═════ Materials provided ═════

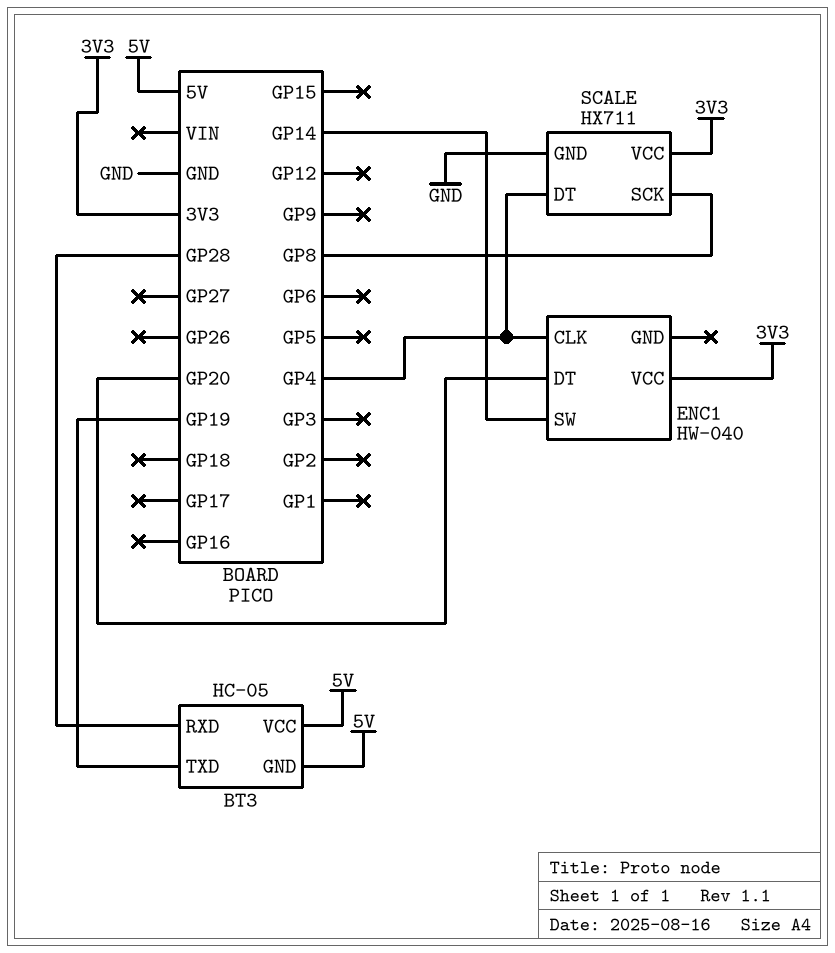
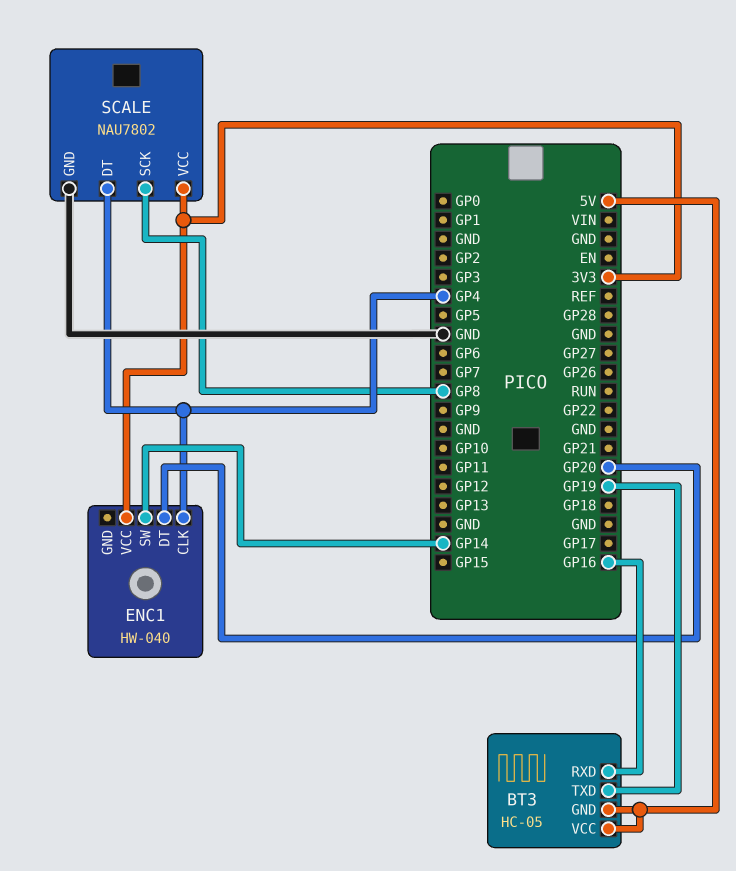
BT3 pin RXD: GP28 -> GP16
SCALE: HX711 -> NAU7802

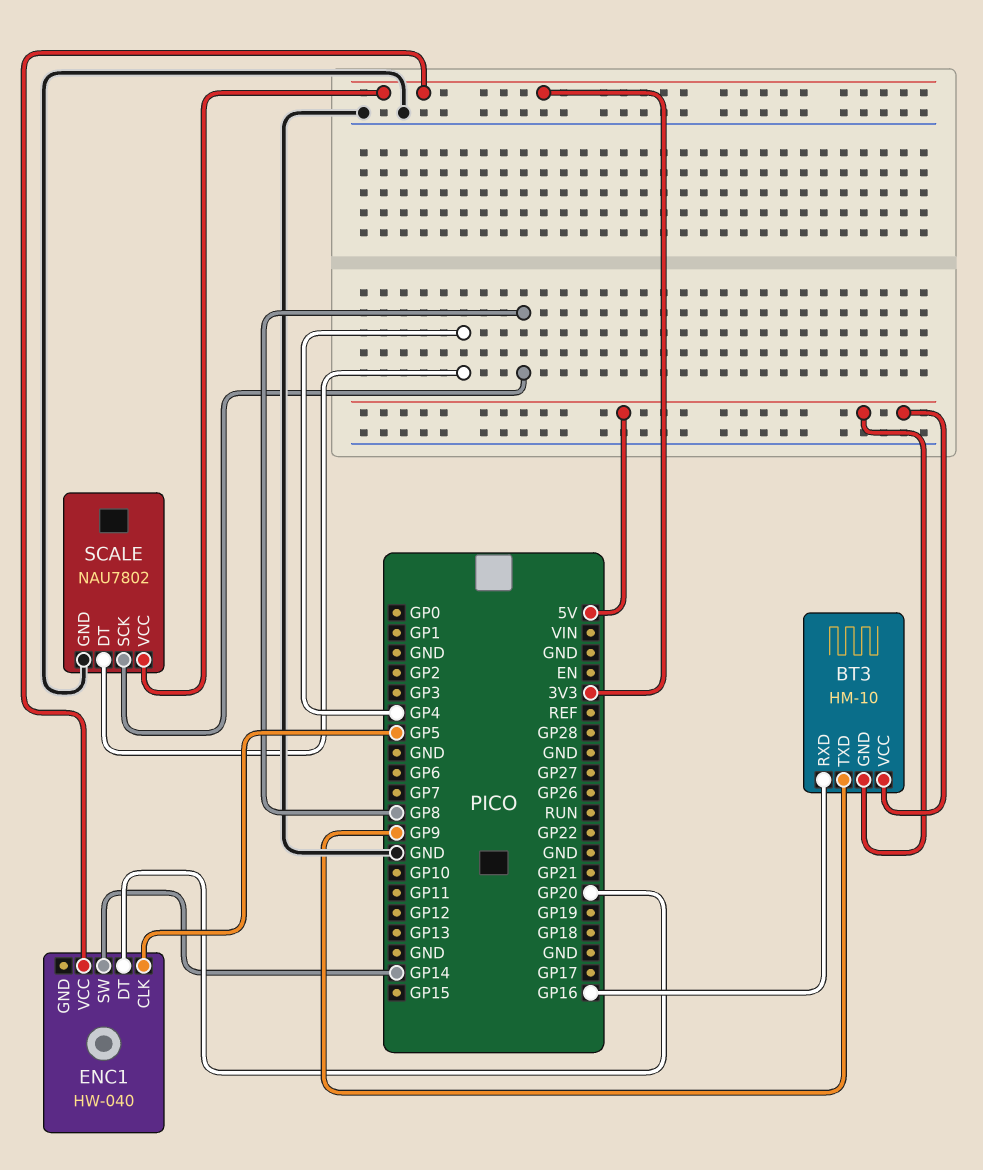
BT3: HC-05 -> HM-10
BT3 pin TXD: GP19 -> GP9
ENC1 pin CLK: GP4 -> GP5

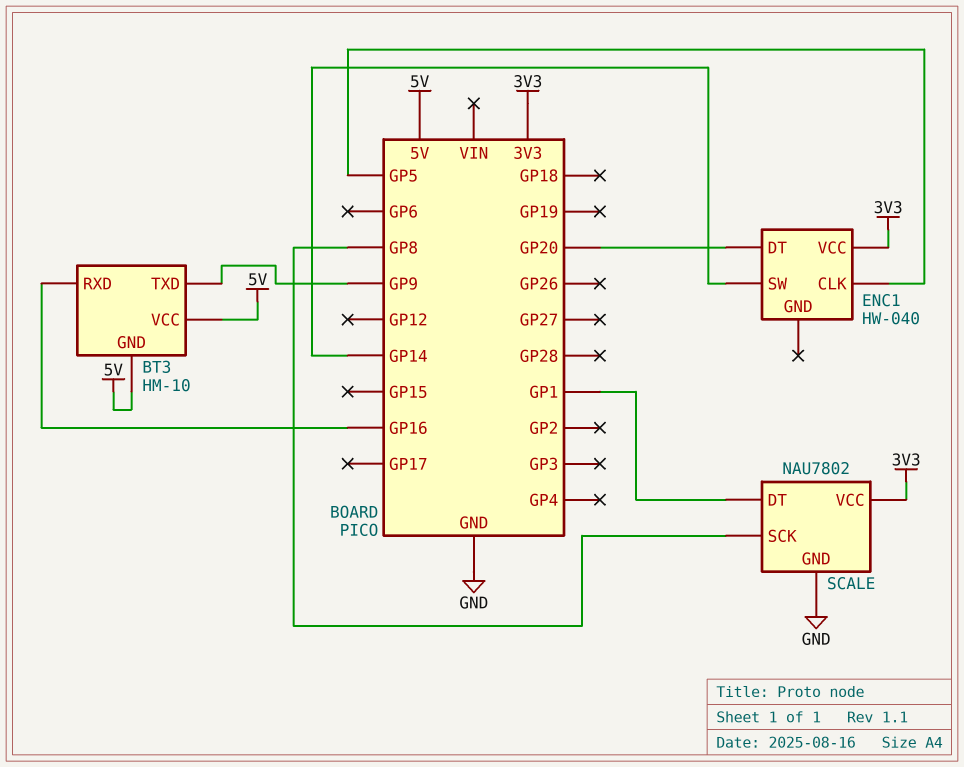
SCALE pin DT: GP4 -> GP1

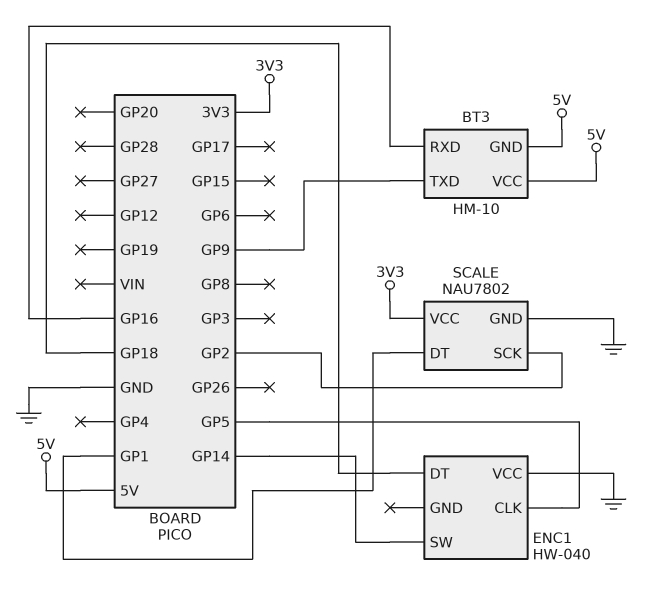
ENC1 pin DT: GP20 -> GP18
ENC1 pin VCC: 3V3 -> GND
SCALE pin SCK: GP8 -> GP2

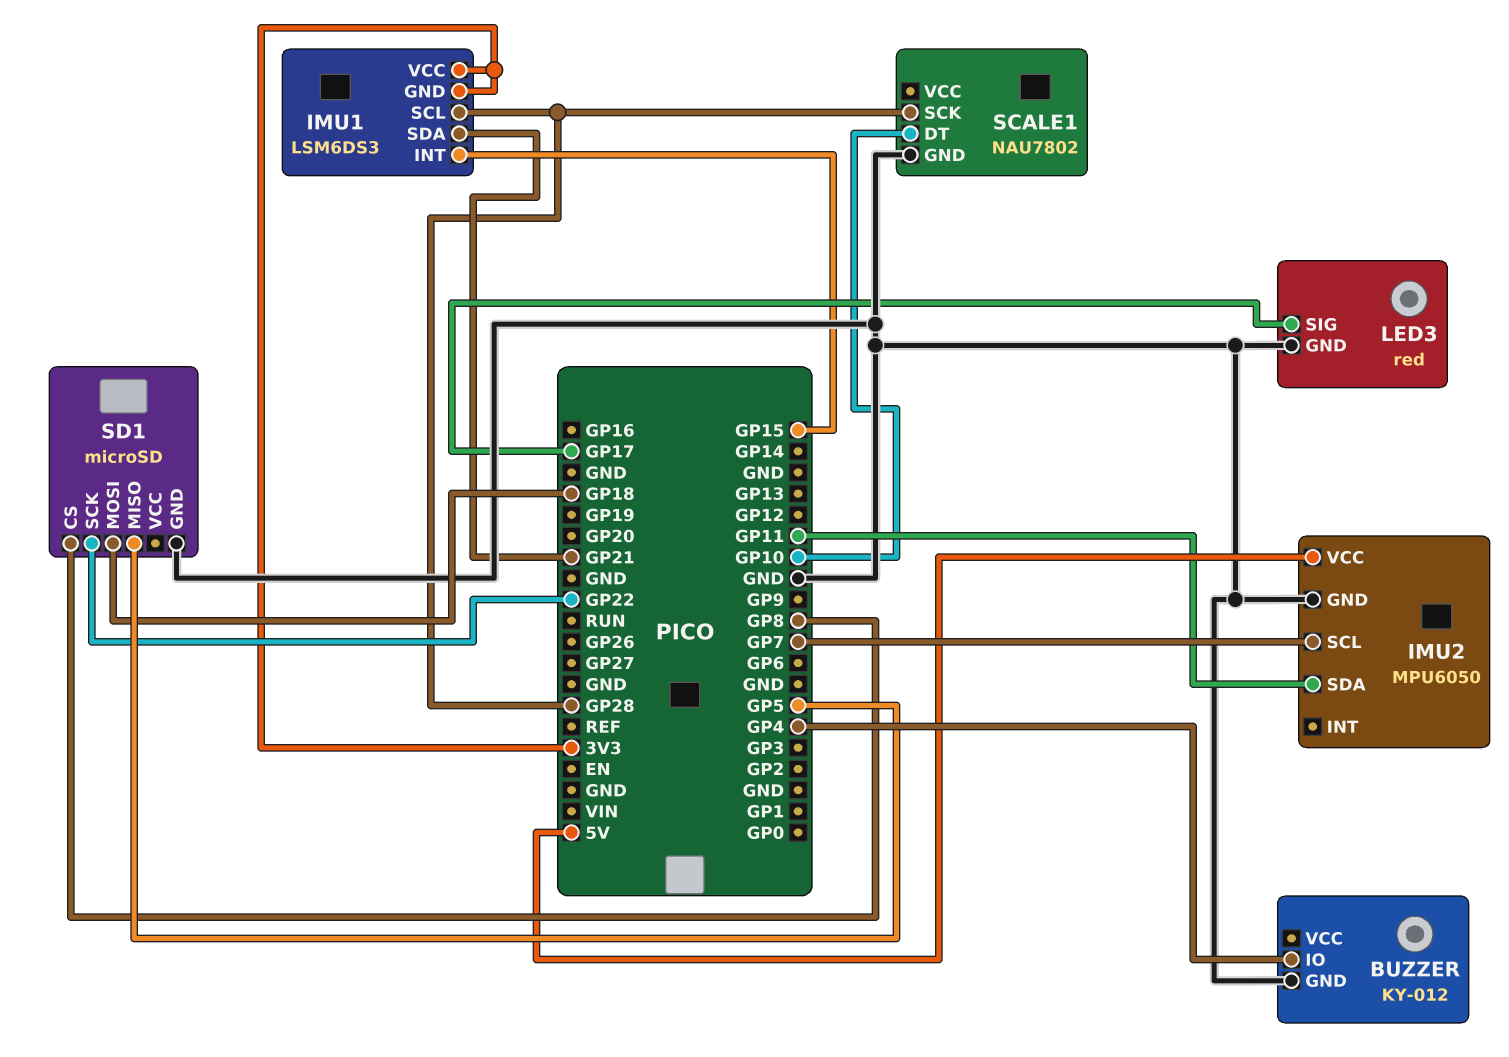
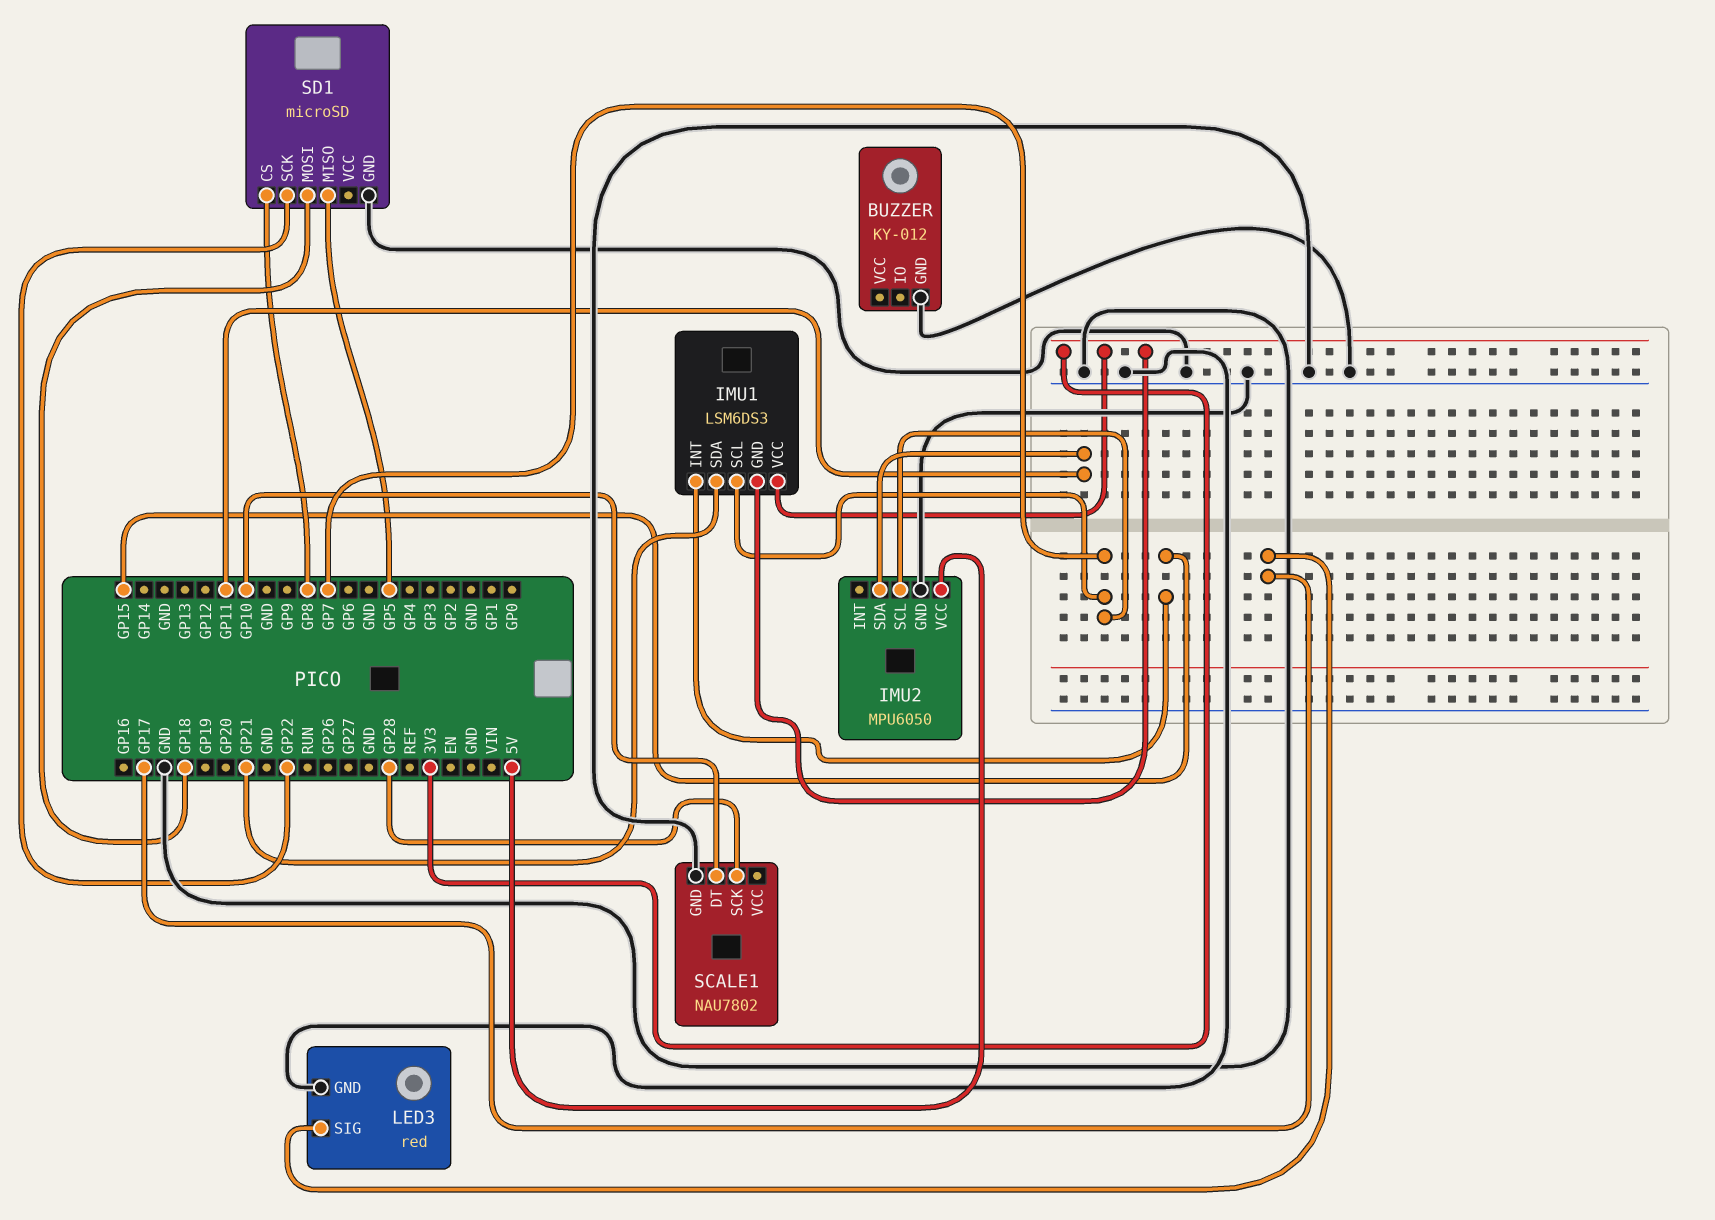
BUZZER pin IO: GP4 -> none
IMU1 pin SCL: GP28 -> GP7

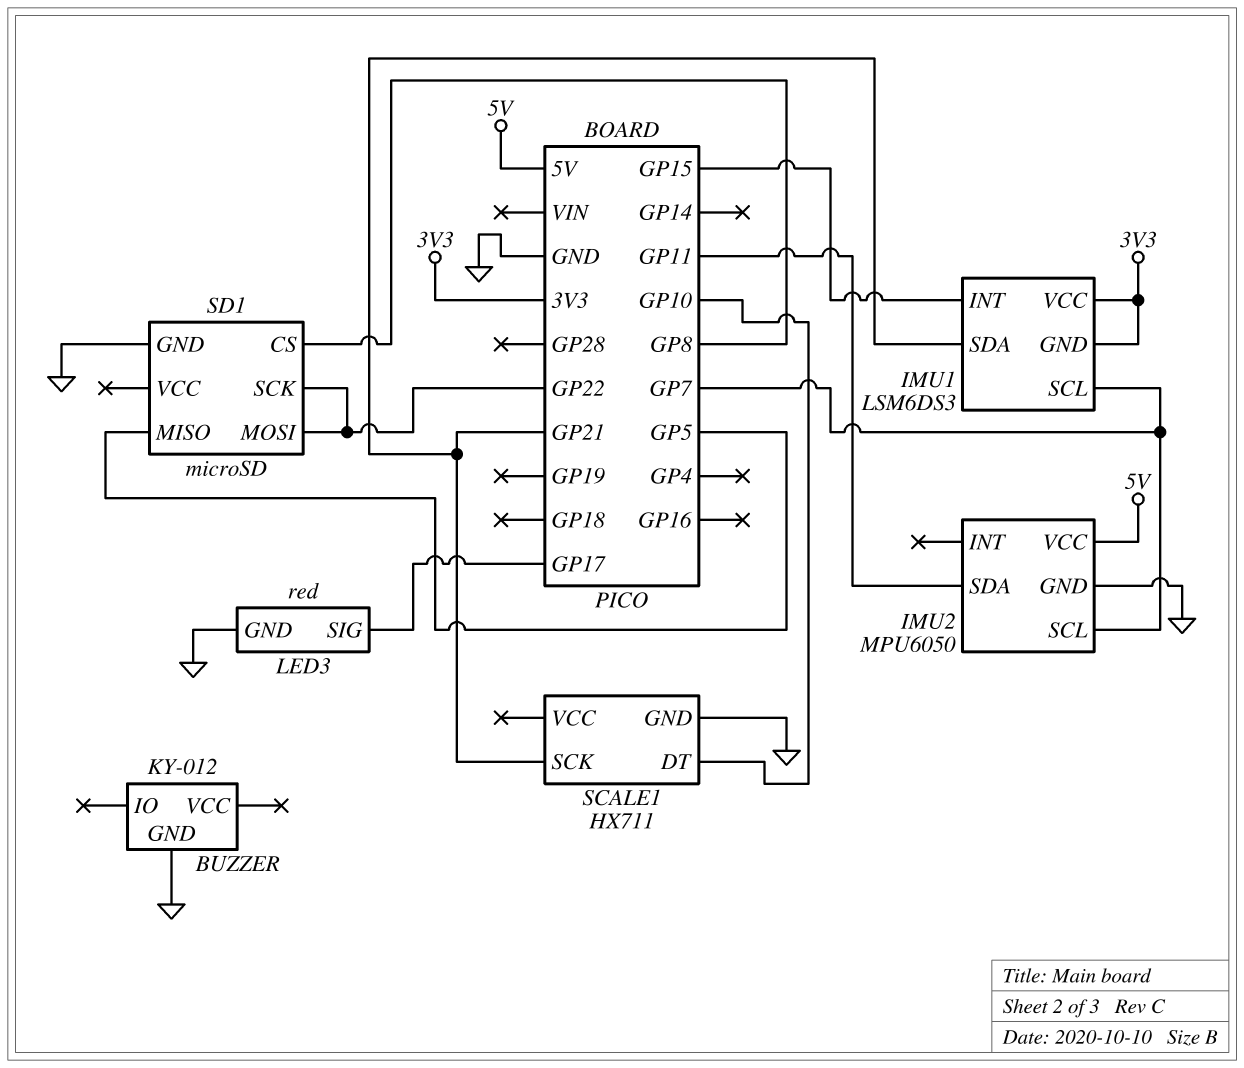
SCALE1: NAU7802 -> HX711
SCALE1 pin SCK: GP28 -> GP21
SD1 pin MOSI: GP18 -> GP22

═════

What is needed:
Output only the lines running from the one containing "ENC1 pin CLK: GP4 -> GP5" to the end of the records, inclusive and exact; skip the pictures.

Response:
ENC1 pin CLK: GP4 -> GP5

SCALE pin DT: GP4 -> GP1

ENC1 pin DT: GP20 -> GP18
ENC1 pin VCC: 3V3 -> GND
SCALE pin SCK: GP8 -> GP2

BUZZER pin IO: GP4 -> none
IMU1 pin SCL: GP28 -> GP7

SCALE1: NAU7802 -> HX711
SCALE1 pin SCK: GP28 -> GP21
SD1 pin MOSI: GP18 -> GP22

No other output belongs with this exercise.